*SOURCE DATA*

--- begin ---

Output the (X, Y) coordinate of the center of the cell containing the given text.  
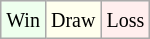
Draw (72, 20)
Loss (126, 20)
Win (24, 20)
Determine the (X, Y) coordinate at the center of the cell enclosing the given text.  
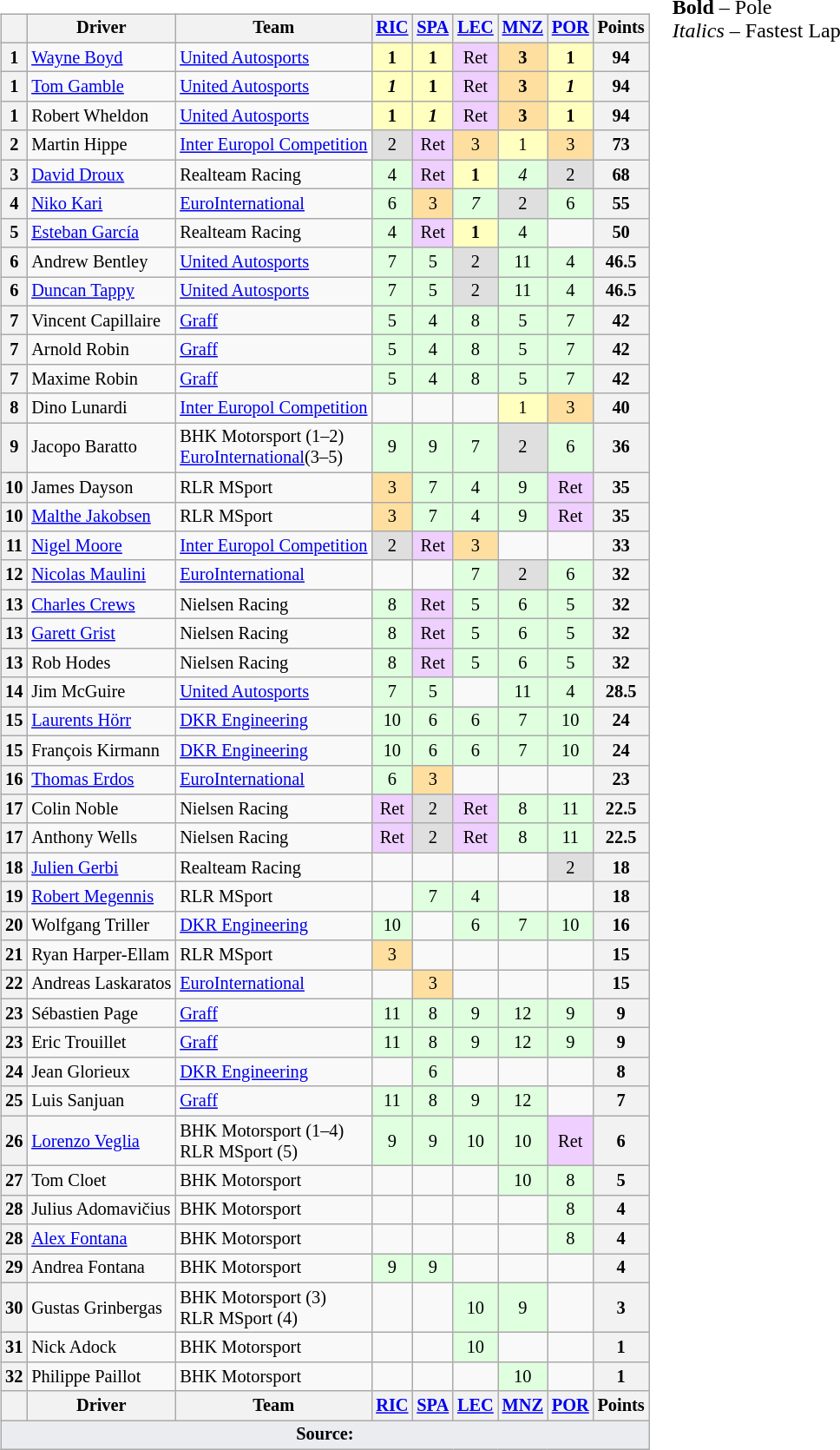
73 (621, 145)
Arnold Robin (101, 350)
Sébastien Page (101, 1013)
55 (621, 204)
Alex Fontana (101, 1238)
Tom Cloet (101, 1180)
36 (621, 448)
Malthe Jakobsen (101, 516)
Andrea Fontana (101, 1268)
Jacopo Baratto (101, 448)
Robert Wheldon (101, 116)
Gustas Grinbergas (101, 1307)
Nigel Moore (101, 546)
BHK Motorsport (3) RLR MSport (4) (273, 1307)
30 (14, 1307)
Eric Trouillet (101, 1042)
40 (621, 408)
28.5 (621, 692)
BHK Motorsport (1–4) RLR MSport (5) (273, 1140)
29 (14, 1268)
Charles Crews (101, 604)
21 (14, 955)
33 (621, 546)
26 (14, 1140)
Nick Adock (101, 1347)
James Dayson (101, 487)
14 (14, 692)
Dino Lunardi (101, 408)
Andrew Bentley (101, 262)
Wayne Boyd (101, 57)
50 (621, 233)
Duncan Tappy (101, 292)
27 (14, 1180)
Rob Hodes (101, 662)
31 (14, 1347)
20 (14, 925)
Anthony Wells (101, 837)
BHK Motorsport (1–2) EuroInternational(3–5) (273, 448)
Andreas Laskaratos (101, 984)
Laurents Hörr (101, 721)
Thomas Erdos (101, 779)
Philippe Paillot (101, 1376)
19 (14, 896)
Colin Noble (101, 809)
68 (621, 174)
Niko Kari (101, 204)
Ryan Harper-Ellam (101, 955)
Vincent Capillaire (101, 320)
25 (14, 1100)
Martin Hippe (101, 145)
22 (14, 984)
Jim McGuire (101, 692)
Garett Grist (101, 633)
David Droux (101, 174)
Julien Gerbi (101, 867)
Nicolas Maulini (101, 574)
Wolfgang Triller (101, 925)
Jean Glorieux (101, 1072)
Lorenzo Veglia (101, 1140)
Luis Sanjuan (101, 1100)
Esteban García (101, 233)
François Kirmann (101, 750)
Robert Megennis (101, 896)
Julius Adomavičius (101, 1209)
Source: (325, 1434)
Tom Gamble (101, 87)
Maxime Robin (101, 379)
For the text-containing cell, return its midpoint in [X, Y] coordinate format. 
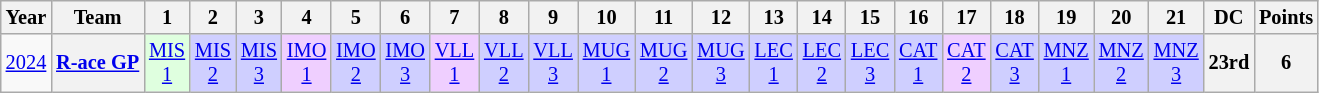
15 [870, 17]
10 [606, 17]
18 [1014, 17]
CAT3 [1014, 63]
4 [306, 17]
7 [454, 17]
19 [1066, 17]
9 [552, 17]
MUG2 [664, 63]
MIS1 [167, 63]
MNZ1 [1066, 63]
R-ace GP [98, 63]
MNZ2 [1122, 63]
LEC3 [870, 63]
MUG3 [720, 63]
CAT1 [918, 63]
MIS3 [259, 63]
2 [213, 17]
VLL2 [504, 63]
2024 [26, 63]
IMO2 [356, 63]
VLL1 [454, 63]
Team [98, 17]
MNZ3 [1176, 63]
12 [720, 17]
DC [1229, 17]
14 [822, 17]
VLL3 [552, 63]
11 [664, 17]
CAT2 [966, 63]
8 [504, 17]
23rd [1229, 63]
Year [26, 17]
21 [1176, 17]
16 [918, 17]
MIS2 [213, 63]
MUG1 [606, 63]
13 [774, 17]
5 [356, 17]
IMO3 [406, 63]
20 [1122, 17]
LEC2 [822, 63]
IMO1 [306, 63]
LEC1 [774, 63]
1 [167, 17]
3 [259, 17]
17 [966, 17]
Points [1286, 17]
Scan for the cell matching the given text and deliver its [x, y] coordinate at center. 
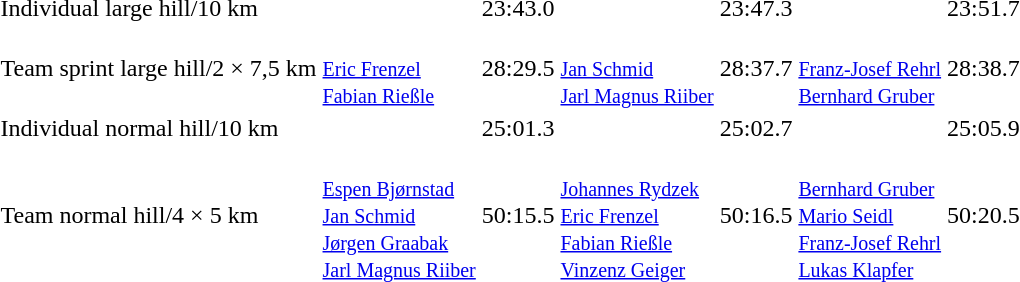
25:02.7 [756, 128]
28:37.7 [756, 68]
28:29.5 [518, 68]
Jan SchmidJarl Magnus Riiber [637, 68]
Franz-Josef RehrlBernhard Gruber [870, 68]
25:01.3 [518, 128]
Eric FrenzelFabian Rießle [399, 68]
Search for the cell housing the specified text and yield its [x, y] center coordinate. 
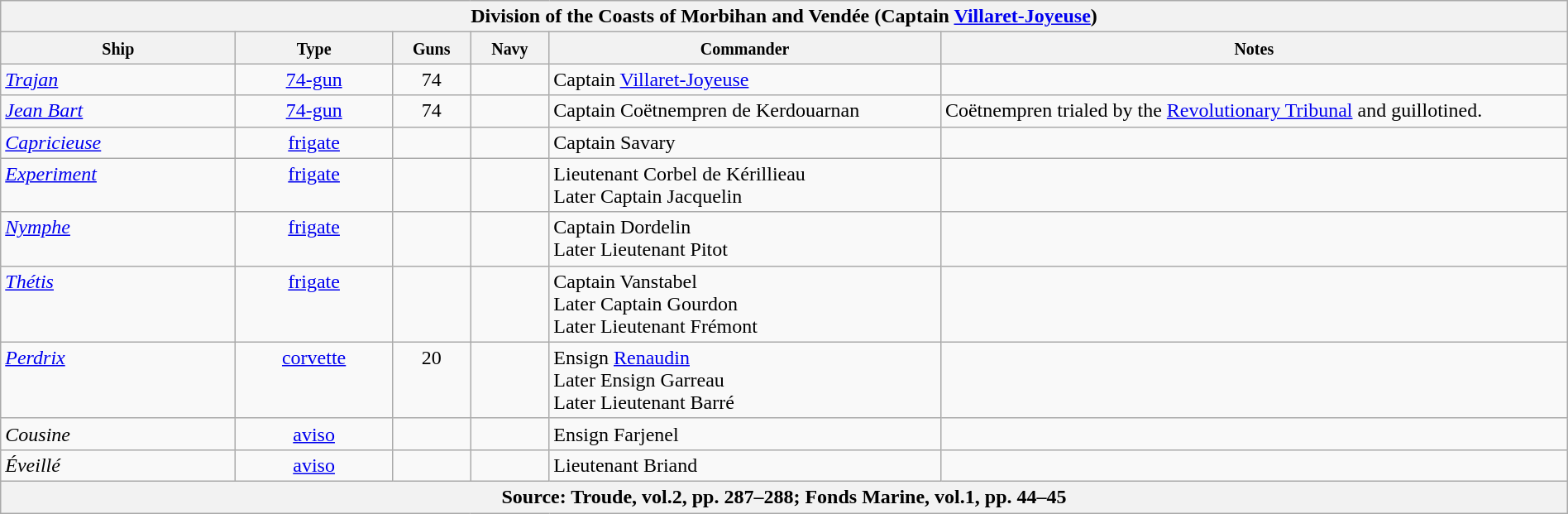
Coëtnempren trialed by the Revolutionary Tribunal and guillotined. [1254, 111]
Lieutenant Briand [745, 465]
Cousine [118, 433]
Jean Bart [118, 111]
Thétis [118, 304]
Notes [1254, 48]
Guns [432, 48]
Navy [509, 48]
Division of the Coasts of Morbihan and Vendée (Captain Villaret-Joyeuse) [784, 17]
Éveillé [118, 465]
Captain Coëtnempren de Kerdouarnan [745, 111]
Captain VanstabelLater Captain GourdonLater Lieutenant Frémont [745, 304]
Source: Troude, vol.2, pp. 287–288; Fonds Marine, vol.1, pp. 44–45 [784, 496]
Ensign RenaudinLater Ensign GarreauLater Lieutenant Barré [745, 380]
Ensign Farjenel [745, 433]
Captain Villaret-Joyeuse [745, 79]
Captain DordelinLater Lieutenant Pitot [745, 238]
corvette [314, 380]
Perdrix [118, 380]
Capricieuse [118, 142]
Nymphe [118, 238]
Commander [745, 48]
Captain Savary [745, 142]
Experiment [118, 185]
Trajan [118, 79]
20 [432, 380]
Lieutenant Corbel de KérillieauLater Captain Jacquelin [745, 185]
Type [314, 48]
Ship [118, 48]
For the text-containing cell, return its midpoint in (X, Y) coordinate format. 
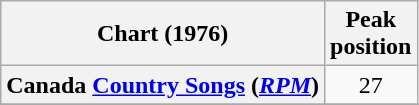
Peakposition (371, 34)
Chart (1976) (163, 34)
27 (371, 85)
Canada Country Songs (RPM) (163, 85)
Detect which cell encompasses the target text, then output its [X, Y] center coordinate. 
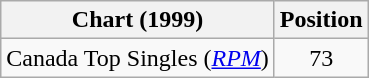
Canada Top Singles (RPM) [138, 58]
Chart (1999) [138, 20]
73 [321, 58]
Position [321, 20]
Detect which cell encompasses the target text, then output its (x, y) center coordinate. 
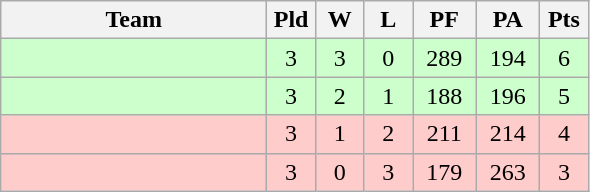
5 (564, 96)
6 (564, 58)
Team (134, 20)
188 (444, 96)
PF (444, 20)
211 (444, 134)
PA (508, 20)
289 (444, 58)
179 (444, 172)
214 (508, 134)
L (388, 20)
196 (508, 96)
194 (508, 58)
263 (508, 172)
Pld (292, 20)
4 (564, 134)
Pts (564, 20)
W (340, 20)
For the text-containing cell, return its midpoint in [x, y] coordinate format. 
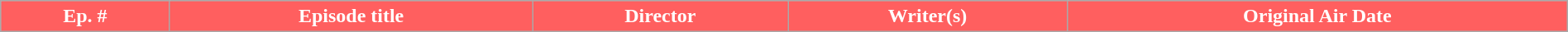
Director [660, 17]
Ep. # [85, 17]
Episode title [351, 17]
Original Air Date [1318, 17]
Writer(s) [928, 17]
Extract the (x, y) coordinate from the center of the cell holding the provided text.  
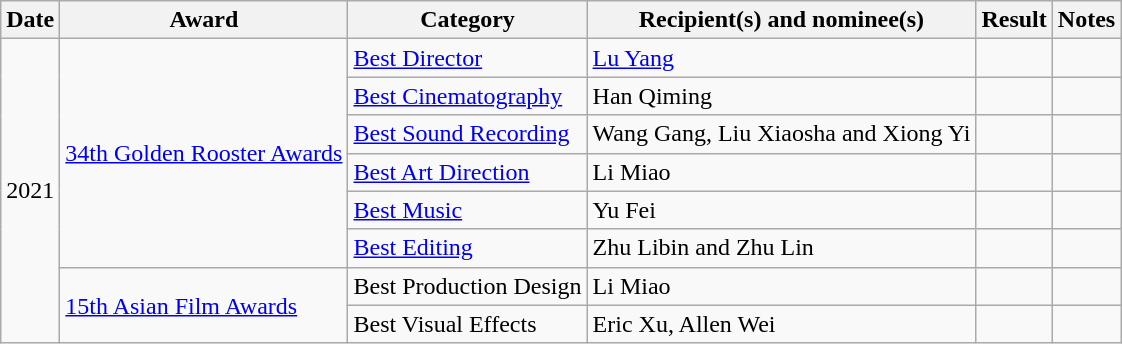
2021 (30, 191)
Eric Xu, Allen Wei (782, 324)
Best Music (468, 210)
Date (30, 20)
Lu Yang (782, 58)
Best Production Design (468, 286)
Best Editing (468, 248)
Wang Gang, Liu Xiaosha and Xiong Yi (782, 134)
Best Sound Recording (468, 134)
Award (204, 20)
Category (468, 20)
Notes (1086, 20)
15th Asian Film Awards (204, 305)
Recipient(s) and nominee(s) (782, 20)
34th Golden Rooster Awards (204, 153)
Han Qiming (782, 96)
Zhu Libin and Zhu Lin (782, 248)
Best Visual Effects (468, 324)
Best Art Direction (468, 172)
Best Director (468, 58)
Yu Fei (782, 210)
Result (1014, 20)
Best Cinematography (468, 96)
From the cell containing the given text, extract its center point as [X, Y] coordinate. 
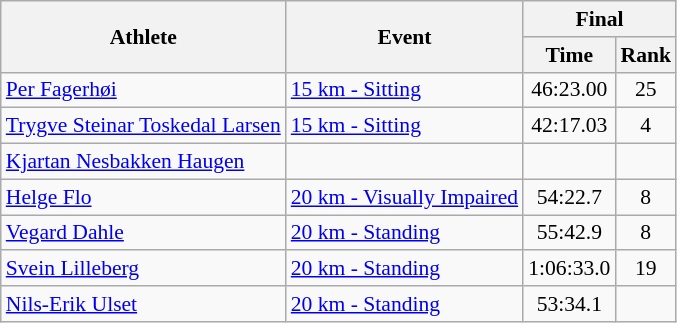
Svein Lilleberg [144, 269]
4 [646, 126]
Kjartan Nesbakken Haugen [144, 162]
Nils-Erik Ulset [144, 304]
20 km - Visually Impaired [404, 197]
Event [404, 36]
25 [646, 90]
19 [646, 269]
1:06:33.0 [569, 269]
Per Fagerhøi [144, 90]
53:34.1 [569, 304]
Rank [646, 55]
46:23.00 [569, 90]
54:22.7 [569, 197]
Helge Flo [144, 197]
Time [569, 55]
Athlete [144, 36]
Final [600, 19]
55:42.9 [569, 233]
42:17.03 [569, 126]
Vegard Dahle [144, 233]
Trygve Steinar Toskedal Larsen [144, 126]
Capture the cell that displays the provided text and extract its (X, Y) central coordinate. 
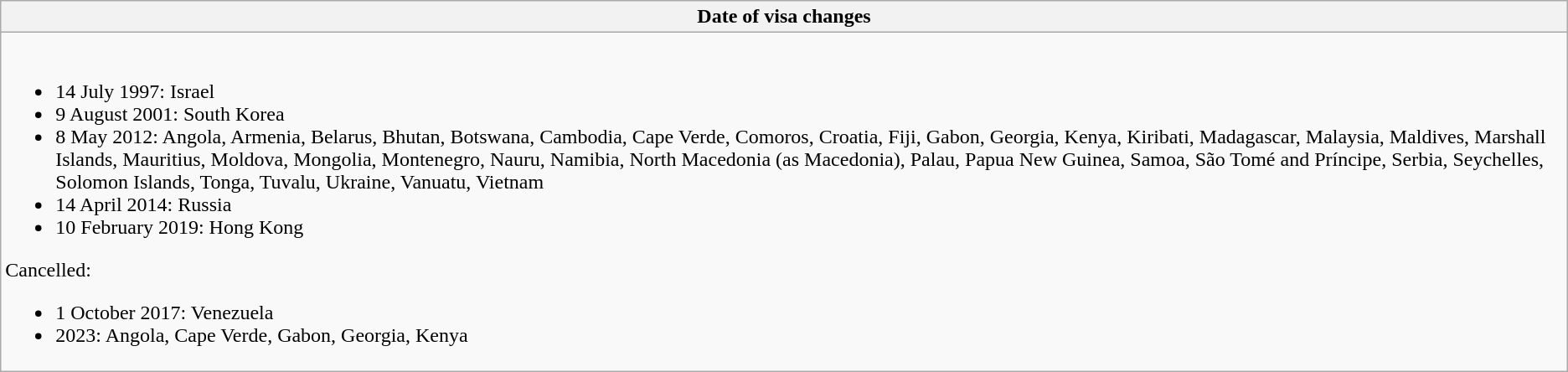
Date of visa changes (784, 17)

--- end ---

*GOAL*
Copy out every line of the listing above once more, keeping each line identical and in the same order. Omit the pictures from your copy.

*RESULT FOR THIS EXERCISE*
Output the (X, Y) coordinate of the center of the cell containing the given text.  
Draw (72, 20)
Loss (126, 20)
Win (24, 20)
Determine the (X, Y) coordinate at the center of the cell enclosing the given text.  
73 (621, 145)
Arnold Robin (101, 350)
Sébastien Page (101, 1013)
55 (621, 204)
Alex Fontana (101, 1238)
Tom Cloet (101, 1180)
36 (621, 448)
Malthe Jakobsen (101, 516)
Andrea Fontana (101, 1268)
Jacopo Baratto (101, 448)
Robert Wheldon (101, 116)
Gustas Grinbergas (101, 1307)
Nigel Moore (101, 546)
BHK Motorsport (3) RLR MSport (4) (273, 1307)
30 (14, 1307)
Eric Trouillet (101, 1042)
40 (621, 408)
28.5 (621, 692)
BHK Motorsport (1–4) RLR MSport (5) (273, 1140)
29 (14, 1268)
Charles Crews (101, 604)
21 (14, 955)
33 (621, 546)
26 (14, 1140)
Nick Adock (101, 1347)
James Dayson (101, 487)
14 (14, 692)
Dino Lunardi (101, 408)
Andrew Bentley (101, 262)
Wayne Boyd (101, 57)
50 (621, 233)
Duncan Tappy (101, 292)
27 (14, 1180)
Rob Hodes (101, 662)
31 (14, 1347)
20 (14, 925)
Anthony Wells (101, 837)
BHK Motorsport (1–2) EuroInternational(3–5) (273, 448)
Andreas Laskaratos (101, 984)
Laurents Hörr (101, 721)
Thomas Erdos (101, 779)
Philippe Paillot (101, 1376)
19 (14, 896)
Colin Noble (101, 809)
68 (621, 174)
Niko Kari (101, 204)
Ryan Harper-Ellam (101, 955)
Vincent Capillaire (101, 320)
25 (14, 1100)
Martin Hippe (101, 145)
22 (14, 984)
Jim McGuire (101, 692)
Garett Grist (101, 633)
David Droux (101, 174)
Julien Gerbi (101, 867)
Nicolas Maulini (101, 574)
Wolfgang Triller (101, 925)
Jean Glorieux (101, 1072)
Lorenzo Veglia (101, 1140)
Luis Sanjuan (101, 1100)
Esteban García (101, 233)
François Kirmann (101, 750)
Robert Megennis (101, 896)
Julius Adomavičius (101, 1209)
Source: (325, 1434)
Tom Gamble (101, 87)
Maxime Robin (101, 379)
For the text-containing cell, return its midpoint in [X, Y] coordinate format. 
15 [870, 17]
10 [606, 17]
18 [1014, 17]
CAT3 [1014, 63]
4 [306, 17]
7 [454, 17]
19 [1066, 17]
9 [552, 17]
MUG2 [664, 63]
MIS1 [167, 63]
MNZ1 [1066, 63]
R-ace GP [98, 63]
MNZ2 [1122, 63]
LEC3 [870, 63]
MUG3 [720, 63]
CAT1 [918, 63]
MIS3 [259, 63]
2 [213, 17]
VLL2 [504, 63]
2024 [26, 63]
IMO2 [356, 63]
VLL1 [454, 63]
Team [98, 17]
MNZ3 [1176, 63]
12 [720, 17]
DC [1229, 17]
14 [822, 17]
VLL3 [552, 63]
11 [664, 17]
CAT2 [966, 63]
8 [504, 17]
23rd [1229, 63]
Year [26, 17]
21 [1176, 17]
16 [918, 17]
MIS2 [213, 63]
MUG1 [606, 63]
13 [774, 17]
5 [356, 17]
IMO3 [406, 63]
20 [1122, 17]
LEC2 [822, 63]
IMO1 [306, 63]
LEC1 [774, 63]
1 [167, 17]
3 [259, 17]
17 [966, 17]
Points [1286, 17]
Scan for the cell matching the given text and deliver its [x, y] coordinate at center. 
25:02.7 [756, 128]
28:37.7 [756, 68]
28:29.5 [518, 68]
Jan SchmidJarl Magnus Riiber [637, 68]
Franz-Josef RehrlBernhard Gruber [870, 68]
25:01.3 [518, 128]
Eric FrenzelFabian Rießle [399, 68]
Search for the cell housing the specified text and yield its [x, y] center coordinate. 
Coëtnempren trialed by the Revolutionary Tribunal and guillotined. [1254, 111]
Lieutenant Briand [745, 465]
Cousine [118, 433]
Jean Bart [118, 111]
Thétis [118, 304]
Notes [1254, 48]
Guns [432, 48]
Navy [509, 48]
Division of the Coasts of Morbihan and Vendée (Captain Villaret-Joyeuse) [784, 17]
Éveillé [118, 465]
Captain Coëtnempren de Kerdouarnan [745, 111]
Captain VanstabelLater Captain GourdonLater Lieutenant Frémont [745, 304]
Source: Troude, vol.2, pp. 287–288; Fonds Marine, vol.1, pp. 44–45 [784, 496]
Ensign RenaudinLater Ensign GarreauLater Lieutenant Barré [745, 380]
Ensign Farjenel [745, 433]
Captain Villaret-Joyeuse [745, 79]
Captain DordelinLater Lieutenant Pitot [745, 238]
corvette [314, 380]
Perdrix [118, 380]
Capricieuse [118, 142]
Nymphe [118, 238]
Commander [745, 48]
Captain Savary [745, 142]
Experiment [118, 185]
Trajan [118, 79]
20 [432, 380]
Lieutenant Corbel de KérillieauLater Captain Jacquelin [745, 185]
Type [314, 48]
Ship [118, 48]
For the text-containing cell, return its midpoint in (X, Y) coordinate format. 
Peakposition (371, 34)
Chart (1976) (163, 34)
27 (371, 85)
Canada Country Songs (RPM) (163, 85)
Detect which cell encompasses the target text, then output its [X, Y] center coordinate. 
Canada Top Singles (RPM) [138, 58]
Chart (1999) [138, 20]
73 [321, 58]
Position [321, 20]
Detect which cell encompasses the target text, then output its (x, y) center coordinate. 
5 (564, 96)
6 (564, 58)
Team (134, 20)
188 (444, 96)
PF (444, 20)
211 (444, 134)
PA (508, 20)
289 (444, 58)
179 (444, 172)
214 (508, 134)
L (388, 20)
196 (508, 96)
194 (508, 58)
263 (508, 172)
Pld (292, 20)
4 (564, 134)
Pts (564, 20)
W (340, 20)
For the text-containing cell, return its midpoint in [x, y] coordinate format. 
Director [660, 17]
Ep. # [85, 17]
Episode title [351, 17]
Original Air Date [1318, 17]
Writer(s) [928, 17]
Extract the (x, y) coordinate from the center of the cell holding the provided text.  
2021 (30, 191)
Eric Xu, Allen Wei (782, 324)
Best Music (468, 210)
Date (30, 20)
Lu Yang (782, 58)
Best Production Design (468, 286)
Best Editing (468, 248)
Wang Gang, Liu Xiaosha and Xiong Yi (782, 134)
Best Sound Recording (468, 134)
Award (204, 20)
Category (468, 20)
Notes (1086, 20)
15th Asian Film Awards (204, 305)
Recipient(s) and nominee(s) (782, 20)
34th Golden Rooster Awards (204, 153)
Han Qiming (782, 96)
Zhu Libin and Zhu Lin (782, 248)
Best Visual Effects (468, 324)
Best Art Direction (468, 172)
Best Director (468, 58)
Yu Fei (782, 210)
Result (1014, 20)
Best Cinematography (468, 96)
From the cell containing the given text, extract its center point as [X, Y] coordinate. 
Svein Lilleberg [144, 269]
4 [646, 126]
Kjartan Nesbakken Haugen [144, 162]
Nils-Erik Ulset [144, 304]
20 km - Visually Impaired [404, 197]
Event [404, 36]
25 [646, 90]
19 [646, 269]
1:06:33.0 [569, 269]
Per Fagerhøi [144, 90]
53:34.1 [569, 304]
Rank [646, 55]
46:23.00 [569, 90]
54:22.7 [569, 197]
Helge Flo [144, 197]
Time [569, 55]
Athlete [144, 36]
Final [600, 19]
55:42.9 [569, 233]
42:17.03 [569, 126]
Vegard Dahle [144, 233]
Trygve Steinar Toskedal Larsen [144, 126]
Capture the cell that displays the provided text and extract its (X, Y) central coordinate. 
Date of visa changes (784, 17)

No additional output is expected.